-------- Material for this task

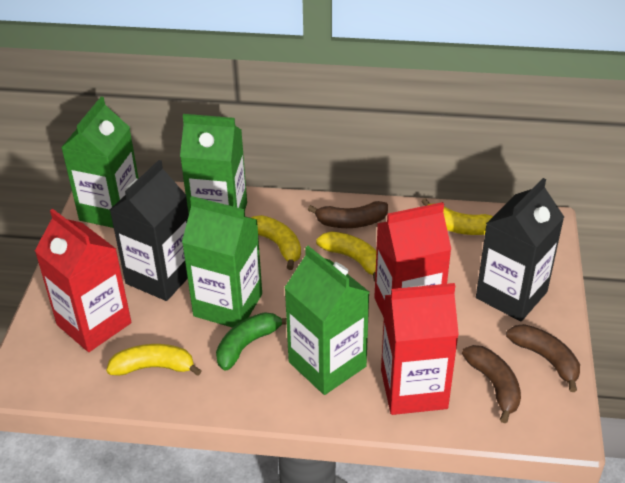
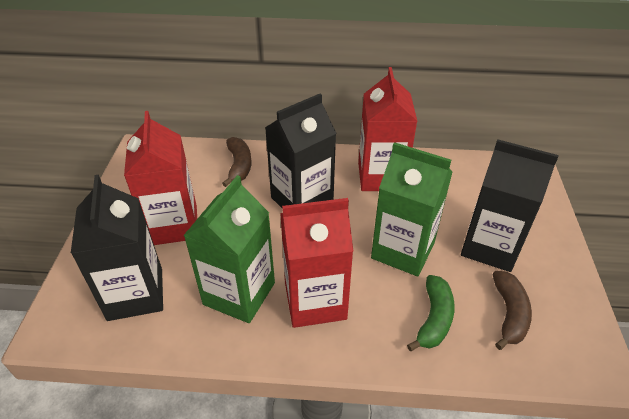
black carton: 2 -> 3
brown banana: 3 -> 2
green carton: 4 -> 2
yellow banana: 4 -> 0

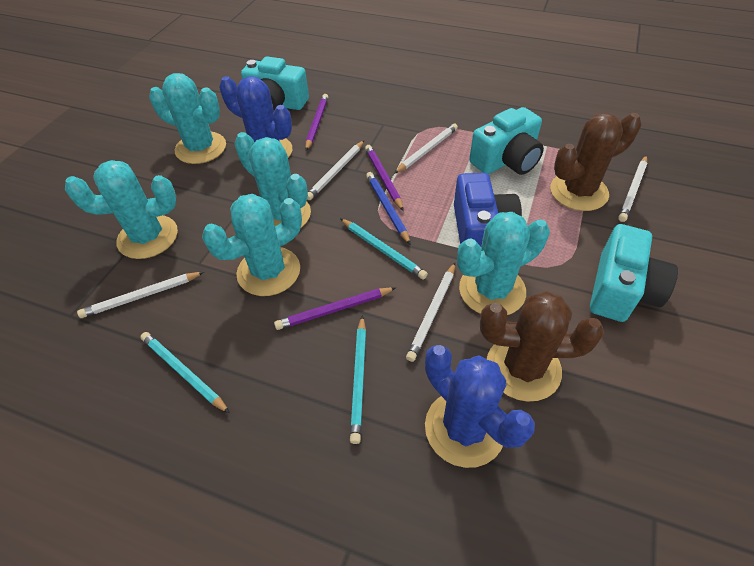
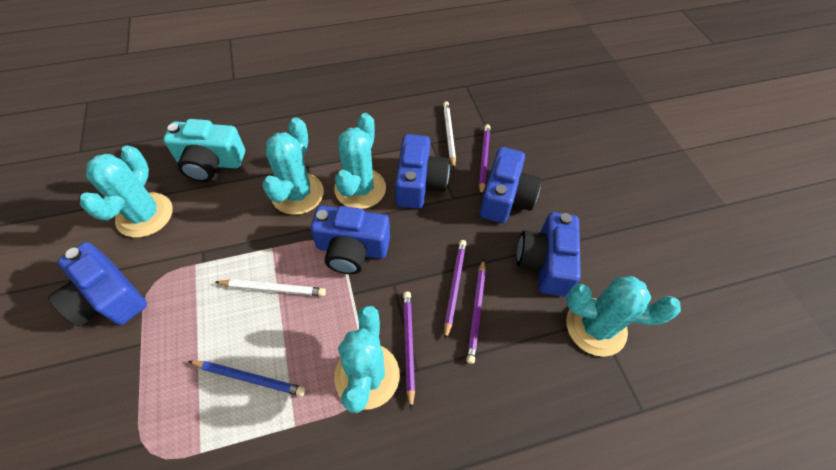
blue cactus: 2 -> 0
blue camera: 1 -> 5
brown cactus: 2 -> 0
purple pencil: 3 -> 4
turquoise camera: 3 -> 1
turquoise pencil: 3 -> 0
white pencil: 5 -> 2

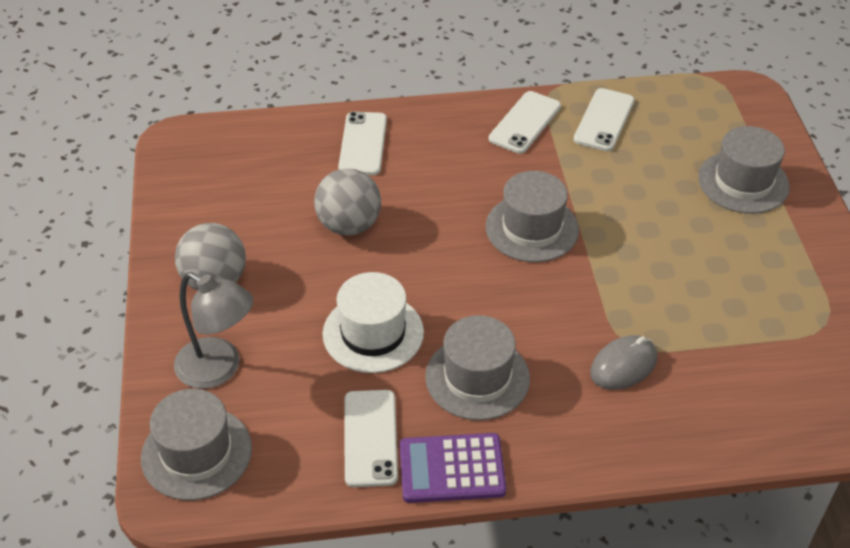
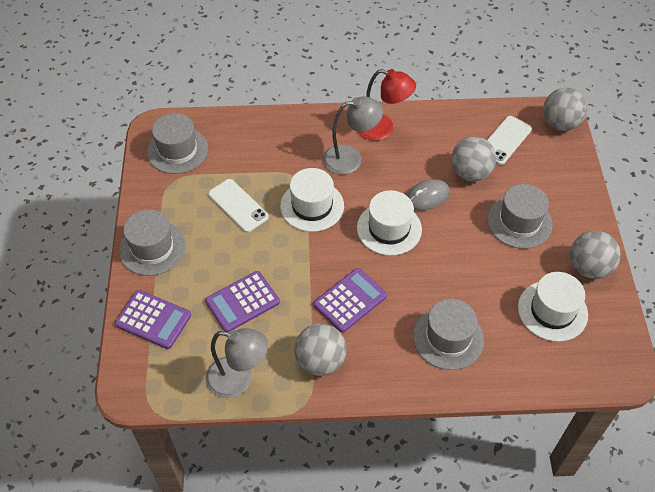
grey ball: 2 -> 4
grey lamp: 1 -> 2
purple calculator: 1 -> 3
red lamp: 0 -> 1
white hat: 1 -> 3
white phone: 4 -> 2

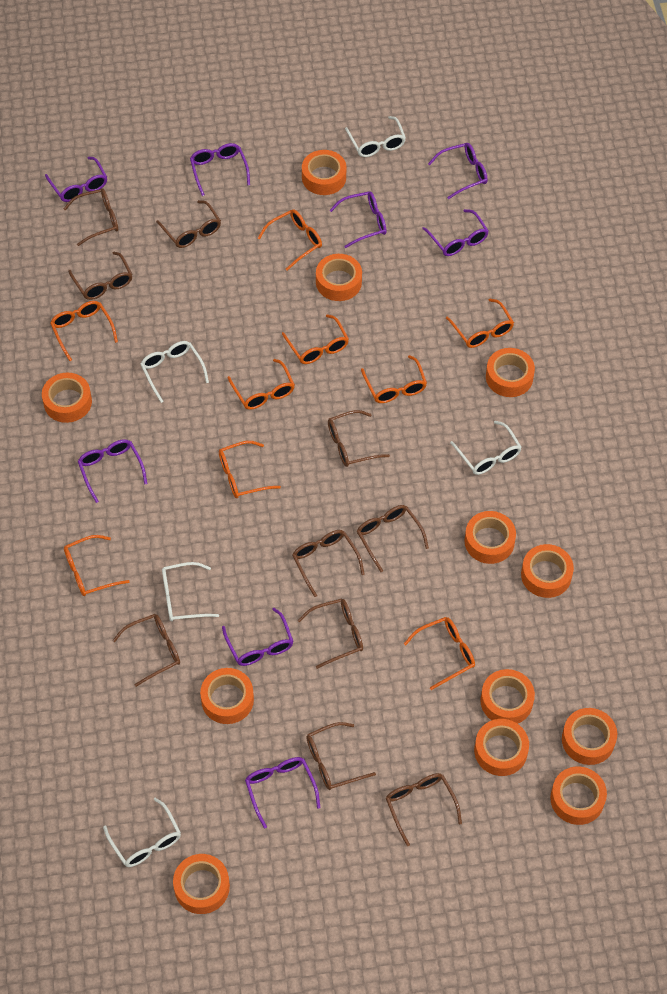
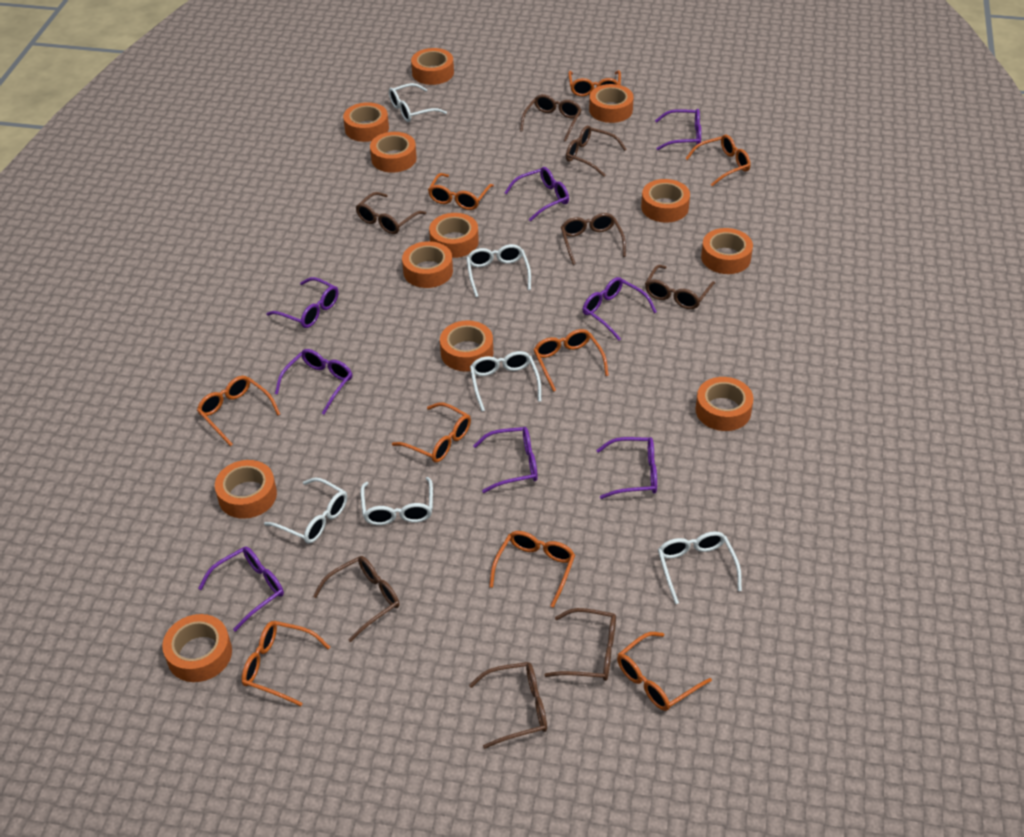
brown glasses: 10 -> 8
white glasses: 5 -> 6

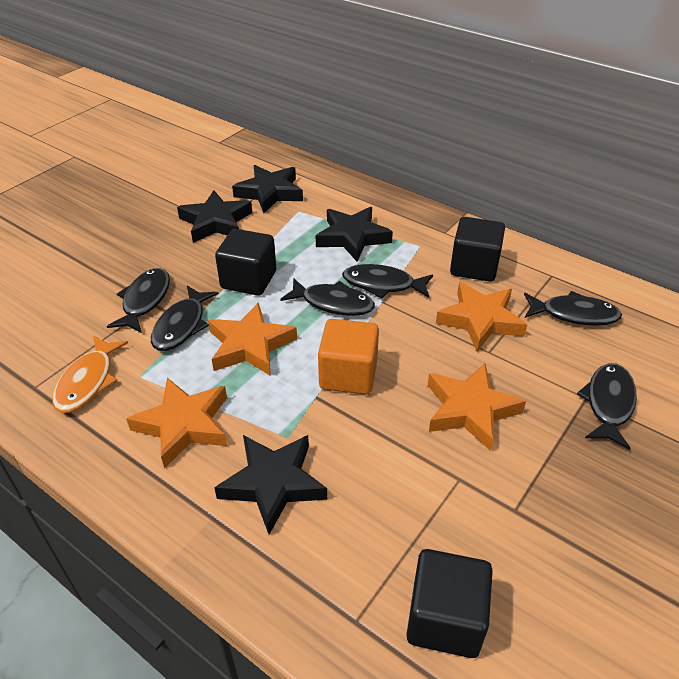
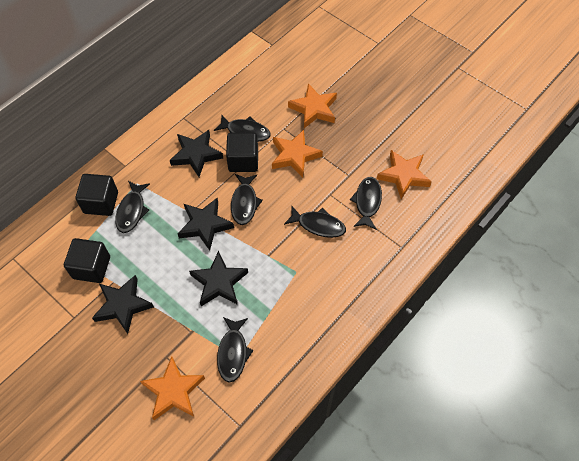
orange cube: 1 -> 0
orange fish: 1 -> 0

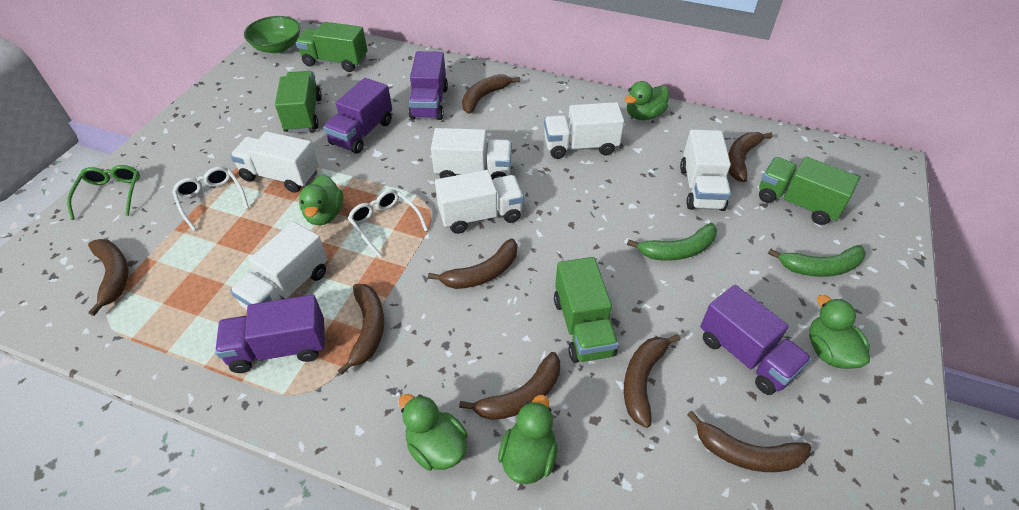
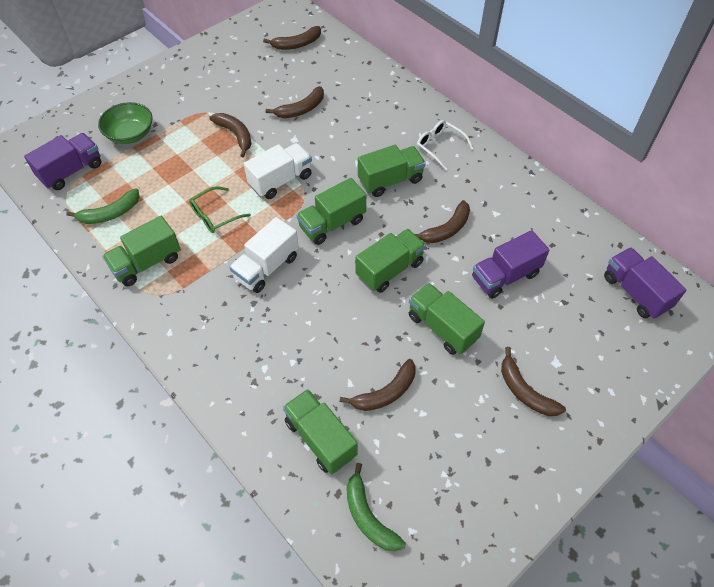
brown banana: 8 -> 6
green duck: 5 -> 0
green truck: 4 -> 6
purple truck: 4 -> 3
white glasses: 2 -> 1
white truck: 6 -> 2

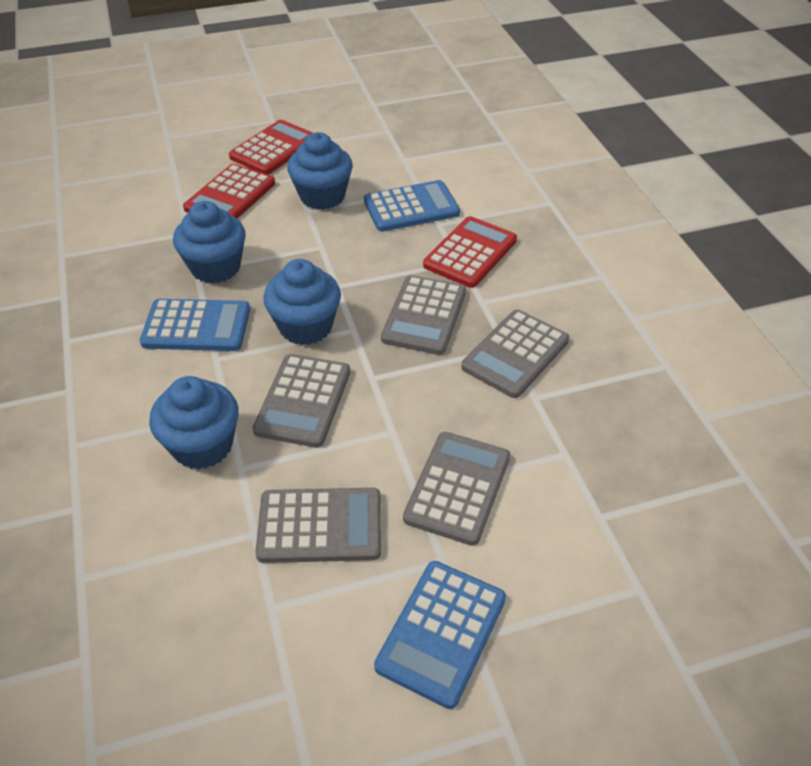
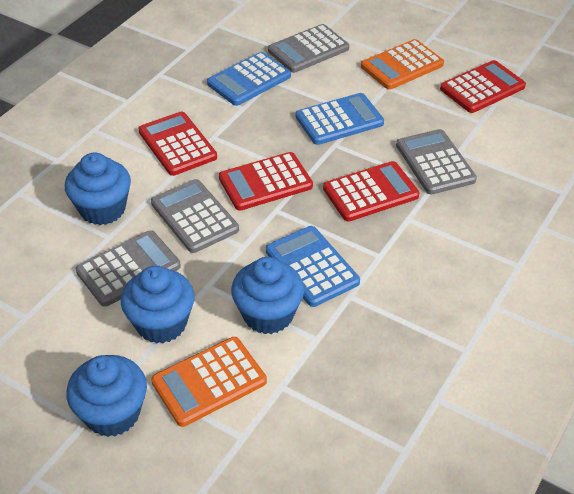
grey calculator: 5 -> 4
orange calculator: 0 -> 2
red calculator: 3 -> 4

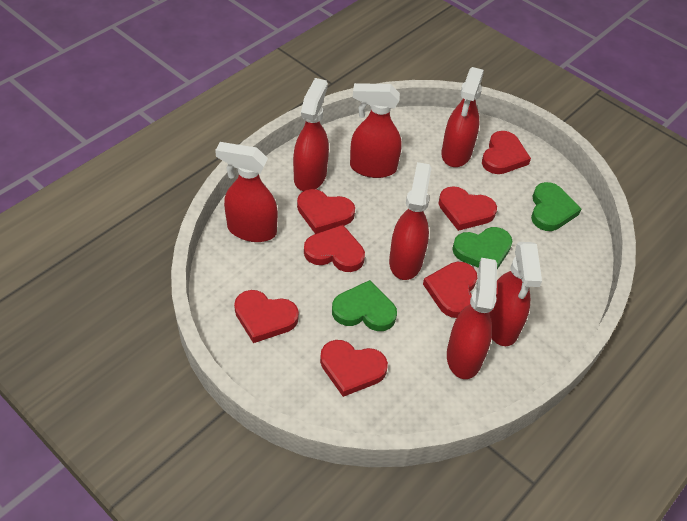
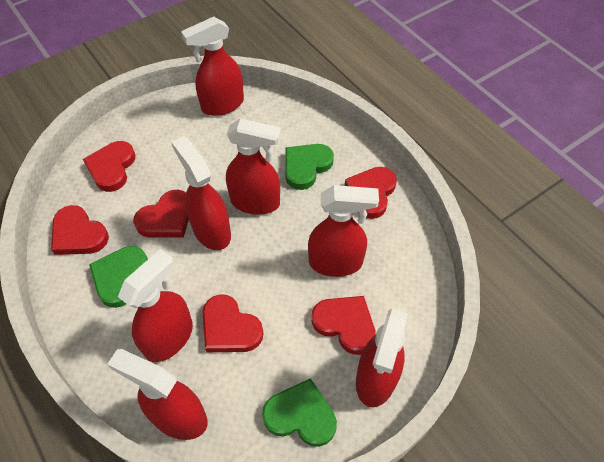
red heart: 7 -> 6

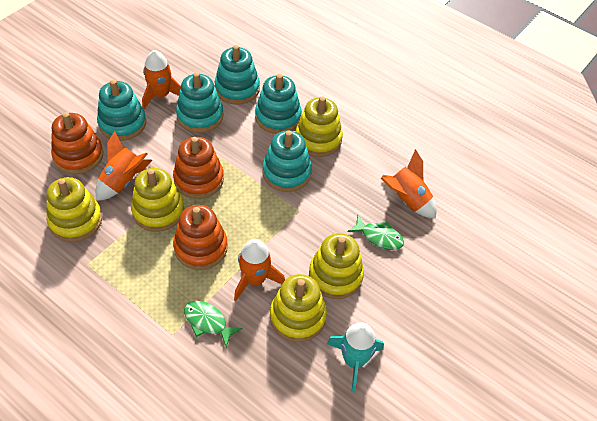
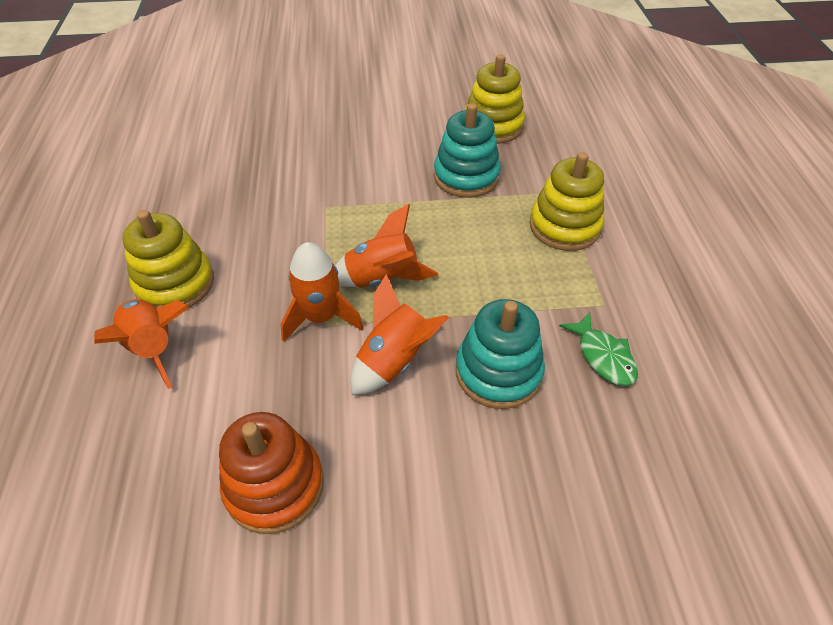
green fish: 2 -> 1
orange stacking toy: 3 -> 1
turquoise rocket: 1 -> 0
turquoise stacking toy: 5 -> 2
yellow stacking toy: 5 -> 3

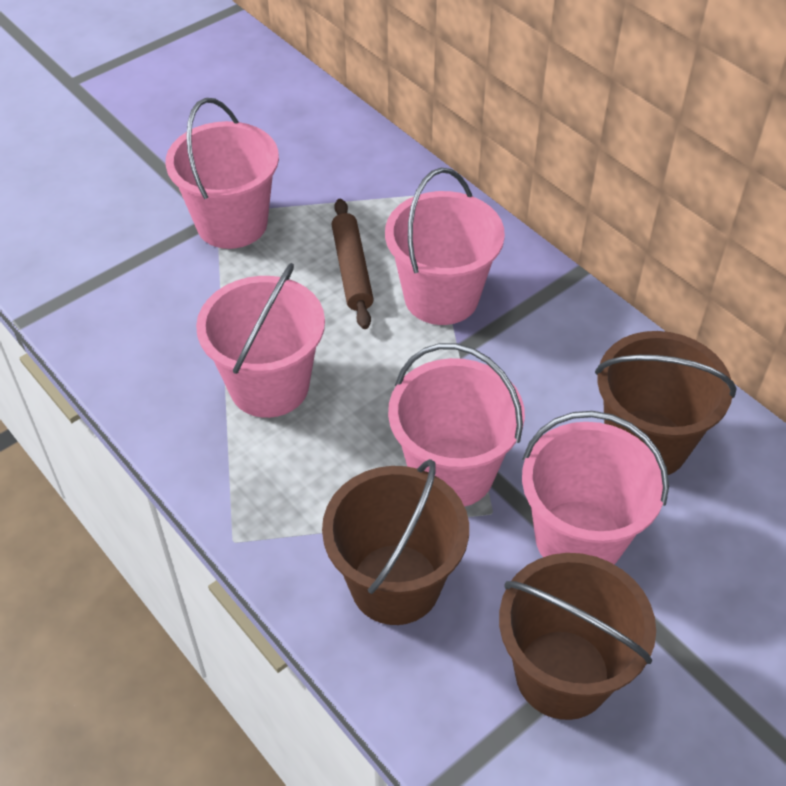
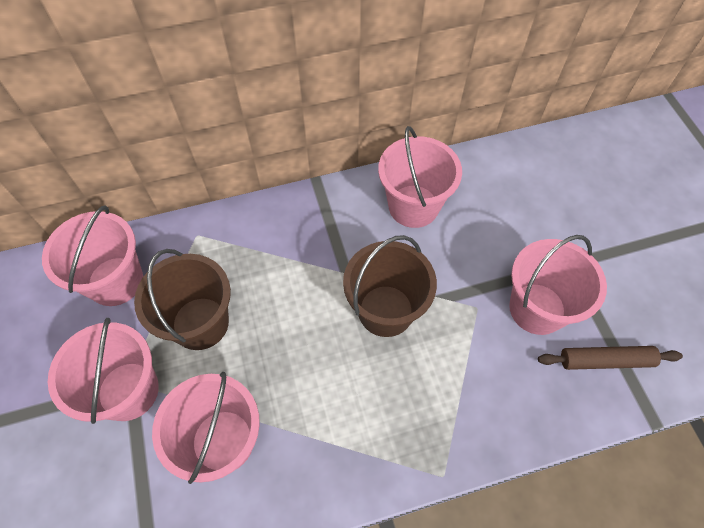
brown bucket: 3 -> 2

----------------

Every line above should be repeated exactly; pictures stay out of the copy.

black carton: 2 -> 3
brown banana: 3 -> 2
green carton: 4 -> 2
yellow banana: 4 -> 0

blue cactus: 2 -> 0
blue camera: 1 -> 5
brown cactus: 2 -> 0
purple pencil: 3 -> 4
turquoise camera: 3 -> 1
turquoise pencil: 3 -> 0
white pencil: 5 -> 2

grey ball: 2 -> 4
grey lamp: 1 -> 2
purple calculator: 1 -> 3
red lamp: 0 -> 1
white hat: 1 -> 3
white phone: 4 -> 2

brown glasses: 10 -> 8
white glasses: 5 -> 6

orange cube: 1 -> 0
orange fish: 1 -> 0

brown banana: 8 -> 6
green duck: 5 -> 0
green truck: 4 -> 6
purple truck: 4 -> 3
white glasses: 2 -> 1
white truck: 6 -> 2

grey calculator: 5 -> 4
orange calculator: 0 -> 2
red calculator: 3 -> 4

red heart: 7 -> 6

green fish: 2 -> 1
orange stacking toy: 3 -> 1
turquoise rocket: 1 -> 0
turquoise stacking toy: 5 -> 2
yellow stacking toy: 5 -> 3

brown bucket: 3 -> 2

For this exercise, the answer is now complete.